== Segment start ==

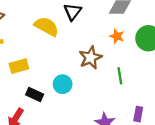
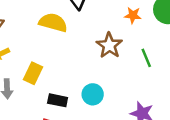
yellow rectangle: (19, 66) -> (33, 73), turned -36
cyan circle: (63, 84) -> (93, 94), moved

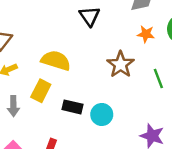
yellow semicircle: (53, 23) -> (56, 60), moved
black rectangle: (58, 100) -> (72, 107), moved

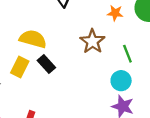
black rectangle: (72, 107) -> (46, 64), moved, turned 36
cyan circle: (102, 114) -> (121, 81), moved

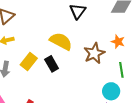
orange star: (115, 13) -> (118, 42), moved
yellow semicircle: (33, 39) -> (61, 41), moved

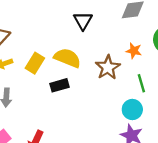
yellow rectangle: (29, 61) -> (35, 63), moved
black rectangle: (52, 64) -> (60, 85), turned -70

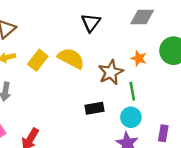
green line: (141, 83) -> (132, 91), moved
black rectangle: (60, 85) -> (95, 108), moved

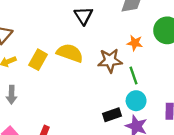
brown star: (111, 72) -> (110, 60), turned 30
black rectangle: (95, 108) -> (112, 115), moved

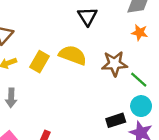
orange star: (135, 43) -> (140, 32), moved
green line: (134, 75) -> (139, 80), turned -30

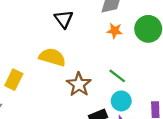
yellow rectangle: (39, 62) -> (14, 80), moved
brown star: (114, 64) -> (79, 84), moved, turned -30

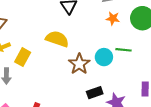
green line: (117, 76) -> (123, 50), moved, turned -35
cyan circle: (121, 101) -> (104, 57), moved

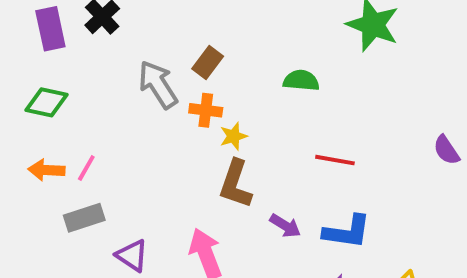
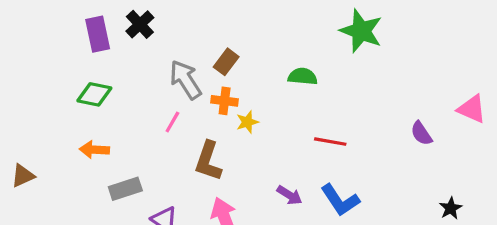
pink line: (86, 168) -> (172, 122), moved
brown L-shape: (236, 184) -> (208, 161), moved
blue L-shape: (347, 232) -> (340, 200), turned 48

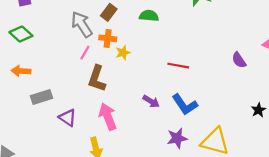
green semicircle: (303, 76) -> (149, 16), moved
green diamond: (94, 94) -> (21, 34), turned 30
pink line: (172, 122) -> (85, 53), moved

== Segment end ==

● WHAT YOU NEED TO DO: Which part of the entries opens with the line containing "black rectangle: (52, 64)" and closes with the line containing "green semicircle: (303, 76)"? Output that part exactly, ends included, pictures excluded.

● YOUR SOLUTION:
black rectangle: (52, 64) -> (60, 85), turned -70

green line: (141, 83) -> (132, 91), moved
black rectangle: (60, 85) -> (95, 108), moved

brown star: (111, 72) -> (110, 60), turned 30
black rectangle: (95, 108) -> (112, 115), moved

orange star: (135, 43) -> (140, 32), moved
green line: (134, 75) -> (139, 80), turned -30

yellow rectangle: (39, 62) -> (14, 80), moved
brown star: (114, 64) -> (79, 84), moved, turned -30

green line: (117, 76) -> (123, 50), moved, turned -35
cyan circle: (121, 101) -> (104, 57), moved

pink line: (86, 168) -> (172, 122), moved
brown L-shape: (236, 184) -> (208, 161), moved
blue L-shape: (347, 232) -> (340, 200), turned 48

green semicircle: (303, 76) -> (149, 16), moved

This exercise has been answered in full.